▶ Data under study:

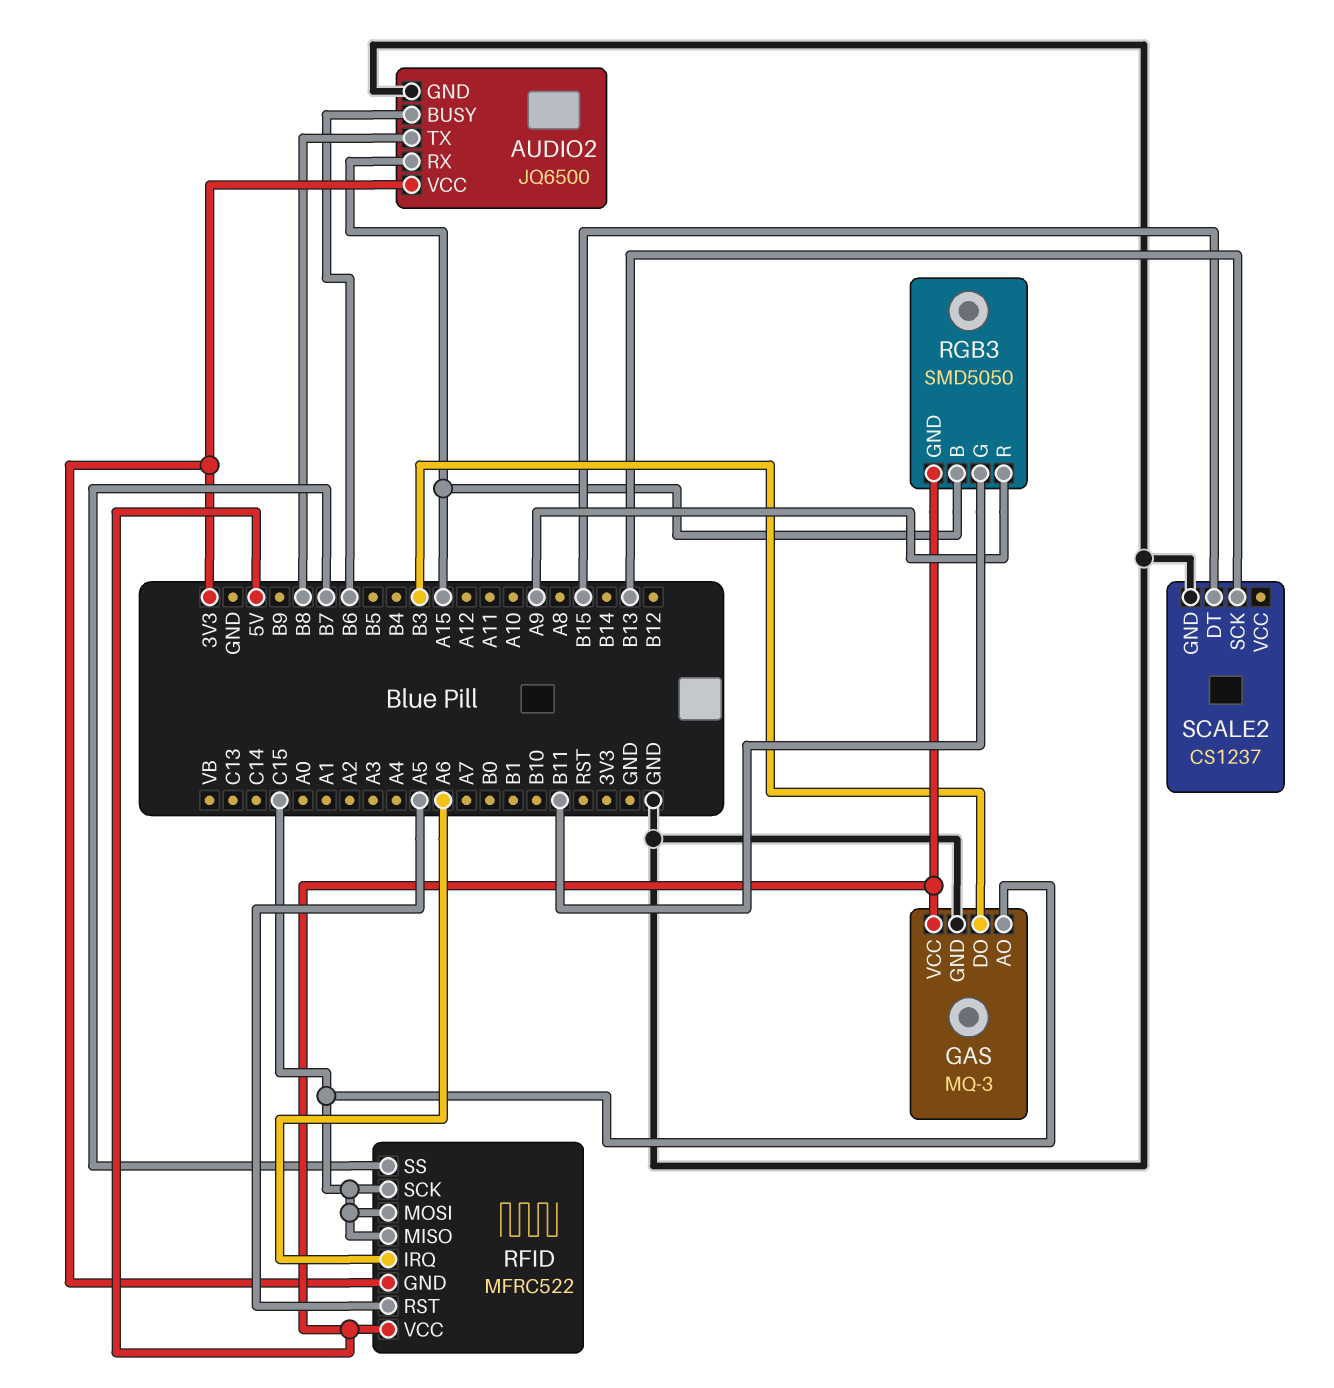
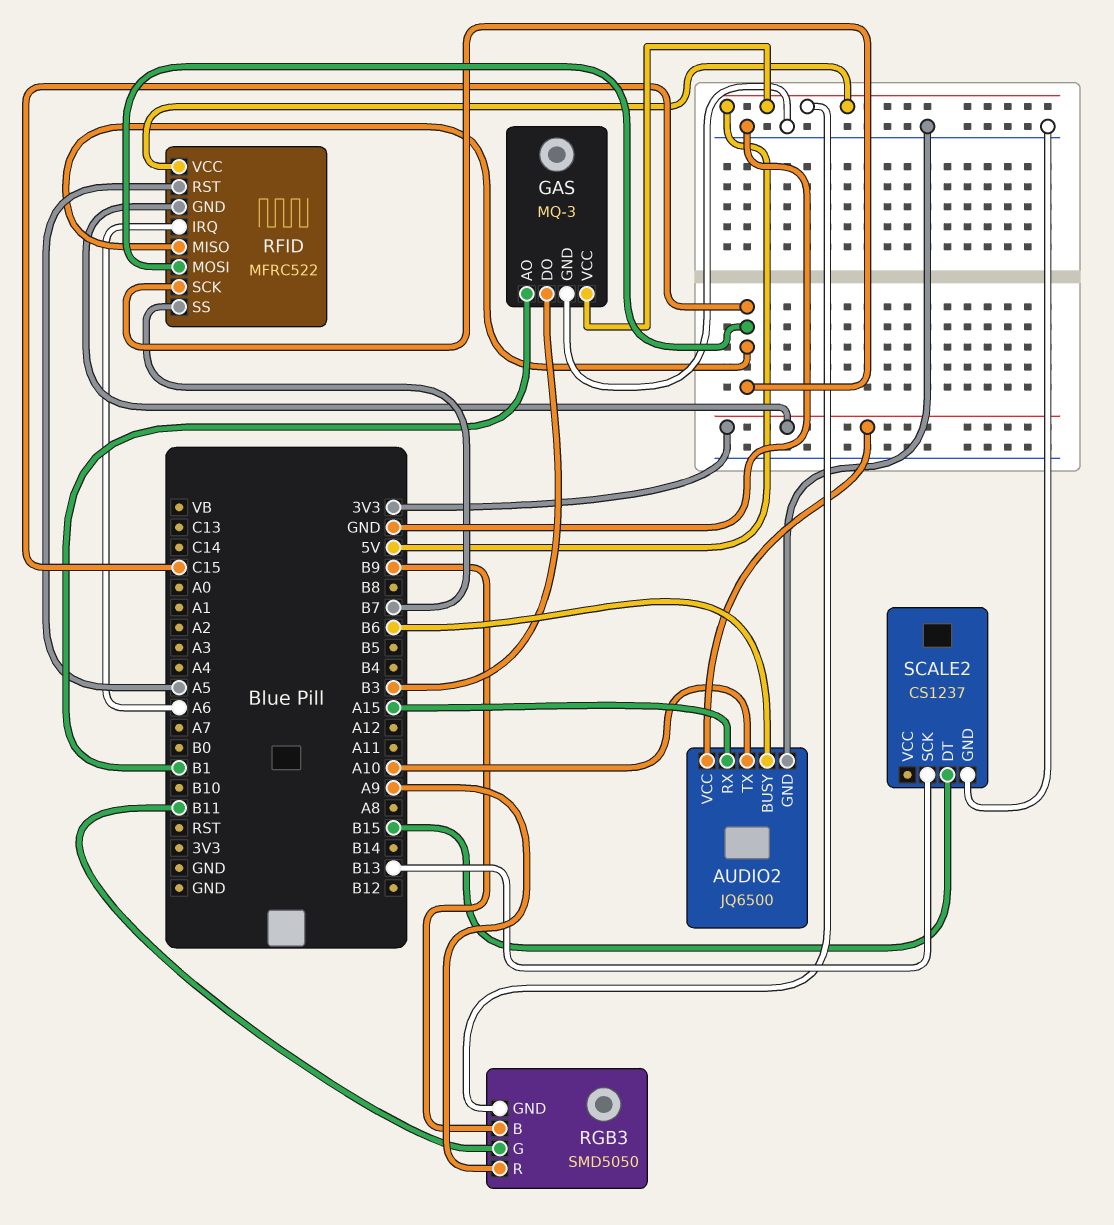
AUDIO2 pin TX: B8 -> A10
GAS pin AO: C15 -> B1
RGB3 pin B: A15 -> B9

==

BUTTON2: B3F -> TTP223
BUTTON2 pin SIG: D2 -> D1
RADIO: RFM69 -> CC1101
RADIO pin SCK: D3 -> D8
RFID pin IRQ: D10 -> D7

▶ Problem description: From the listing above, copy every line that includes the word "RADIO".

▶ Worked solution:
RADIO: RFM69 -> CC1101
RADIO pin SCK: D3 -> D8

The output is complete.